> **Exercise details**: Every record below should be transcribed exactly. Omit the images.

> **Information supplied**:
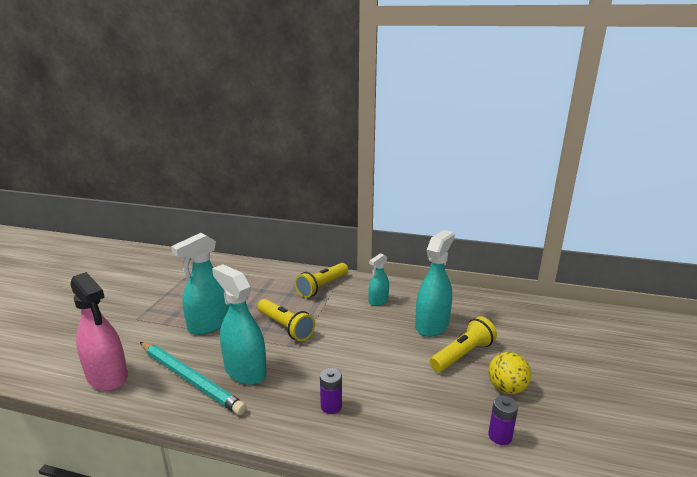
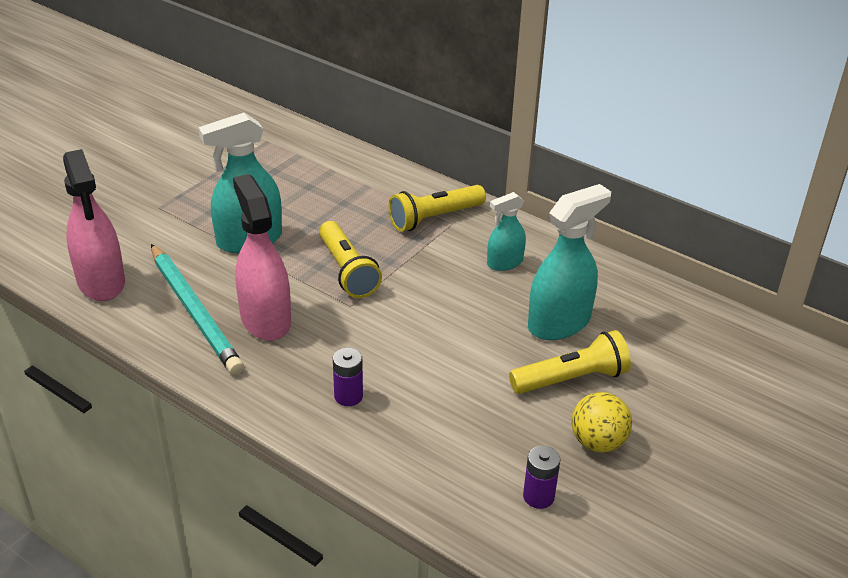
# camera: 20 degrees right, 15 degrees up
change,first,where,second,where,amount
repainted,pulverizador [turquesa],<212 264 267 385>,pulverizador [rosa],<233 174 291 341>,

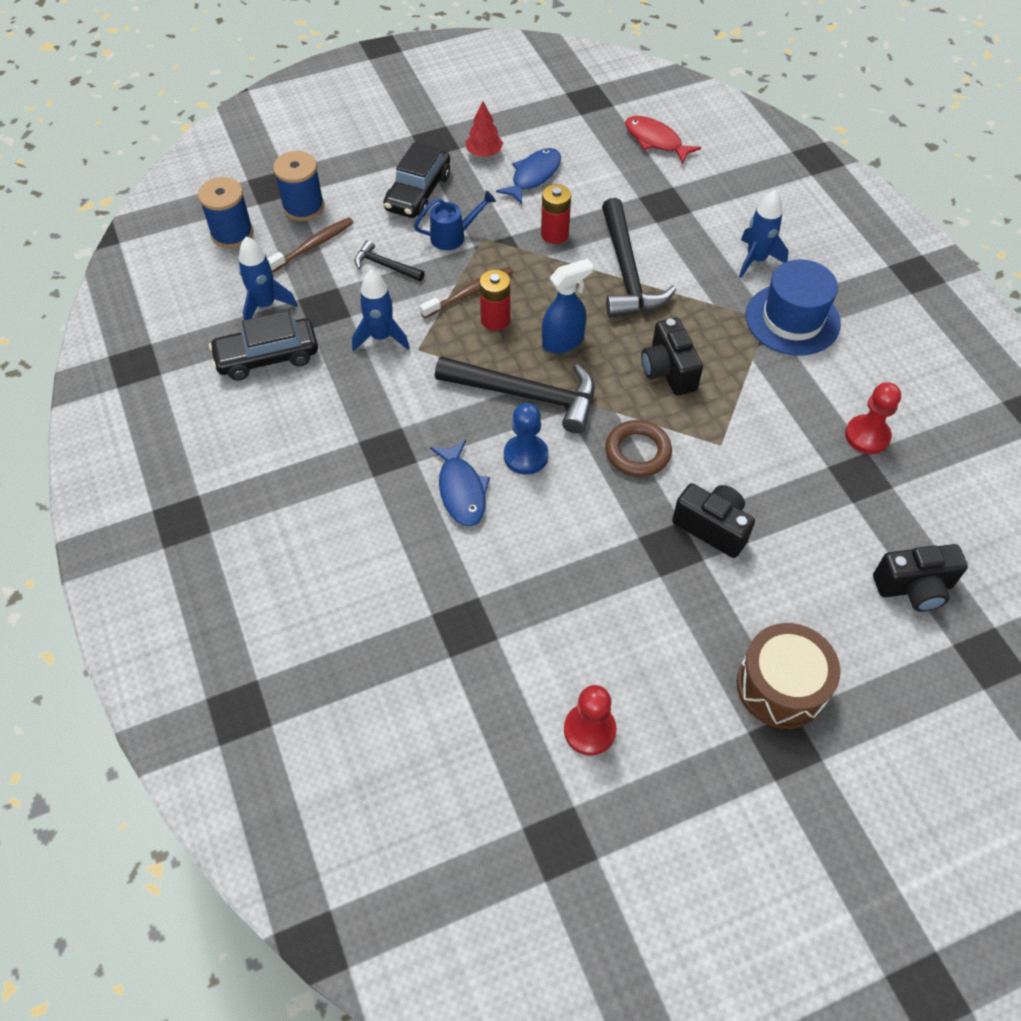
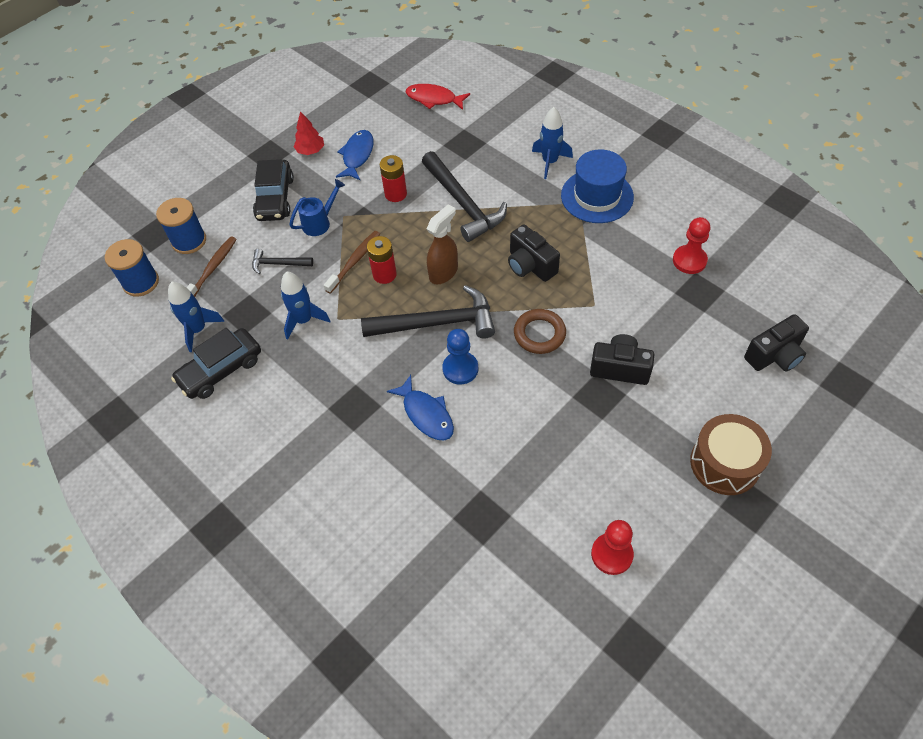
# camera: 20 degrees left, 0 degrees up
change,first,where,second,where,amount
repainted,pulverizador [azul],<542 259 594 353>,pulverizador [marrón],<427 204 458 284>,

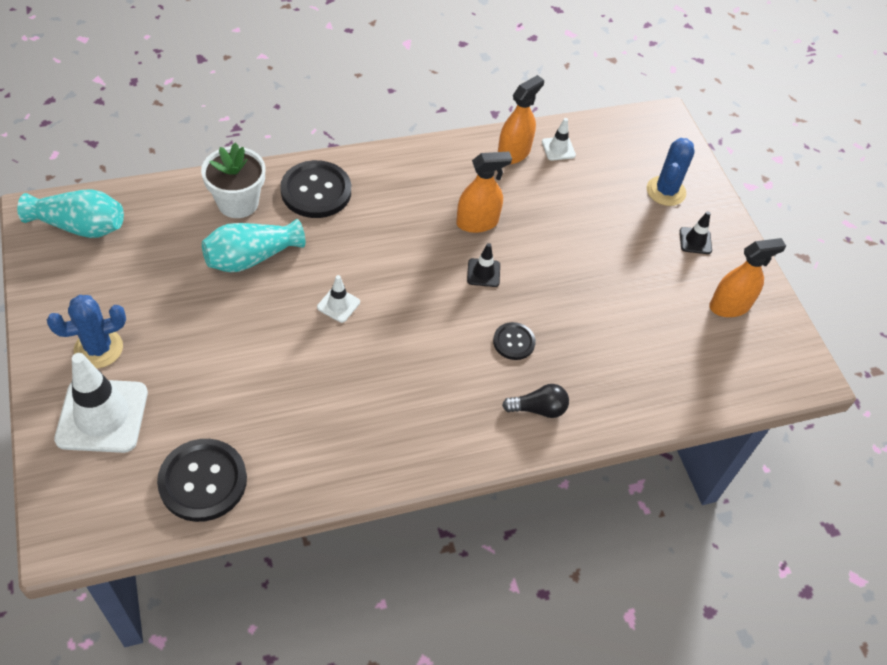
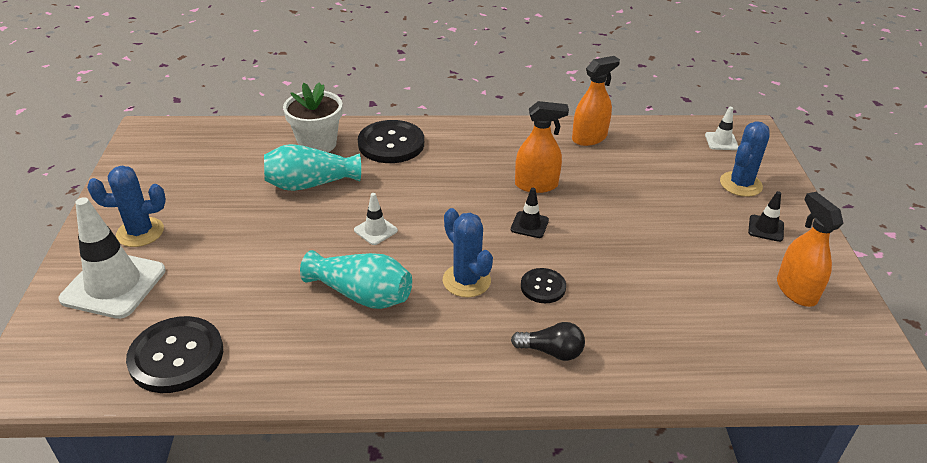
# camera: 20 degrees right, 15 degrees down
change,first,where,second,where,amount
shifted,florero [turquesa],<17 189 124 238>,,<300 250 412 309>,
new,,,cactus [azul],<443 208 493 297>,
shifted,cono de tráfico [blanco],<542 118 576 161>,,<705 107 738 150>,
rotated,pulverizador [naranja],<709 238 786 317>,,<777 192 843 307>,105 degrees counterclockwise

> **Response**:
# camera: 20 degrees right, 15 degrees up
change,first,where,second,where,amount
repainted,pulverizador [turquesa],<212 264 267 385>,pulverizador [rosa],<233 174 291 341>,

# camera: 20 degrees left, 0 degrees up
change,first,where,second,where,amount
repainted,pulverizador [azul],<542 259 594 353>,pulverizador [marrón],<427 204 458 284>,

# camera: 20 degrees right, 15 degrees down
change,first,where,second,where,amount
shifted,florero [turquesa],<17 189 124 238>,,<300 250 412 309>,
new,,,cactus [azul],<443 208 493 297>,
shifted,cono de tráfico [blanco],<542 118 576 161>,,<705 107 738 150>,
rotated,pulverizador [naranja],<709 238 786 317>,,<777 192 843 307>,105 degrees counterclockwise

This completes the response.